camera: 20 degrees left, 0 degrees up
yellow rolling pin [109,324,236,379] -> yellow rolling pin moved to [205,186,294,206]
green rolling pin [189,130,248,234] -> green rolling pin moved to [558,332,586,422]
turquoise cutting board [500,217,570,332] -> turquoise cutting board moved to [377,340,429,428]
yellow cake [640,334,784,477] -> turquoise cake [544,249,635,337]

★ ★ ★ ★ ★ ★ ★

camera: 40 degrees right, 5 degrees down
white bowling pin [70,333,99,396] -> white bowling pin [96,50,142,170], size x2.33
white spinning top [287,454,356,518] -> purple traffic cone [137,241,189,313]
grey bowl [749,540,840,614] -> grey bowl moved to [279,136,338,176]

★ ★ ★ ★ ★ ★ ★

**YOUR ASSIGNMENT:** Within the entries above, find the string "moved" and return each line that holds it.

**TASK RESULT:**
yellow rolling pin [109,324,236,379] -> yellow rolling pin moved to [205,186,294,206]
green rolling pin [189,130,248,234] -> green rolling pin moved to [558,332,586,422]
turquoise cutting board [500,217,570,332] -> turquoise cutting board moved to [377,340,429,428]
grey bowl [749,540,840,614] -> grey bowl moved to [279,136,338,176]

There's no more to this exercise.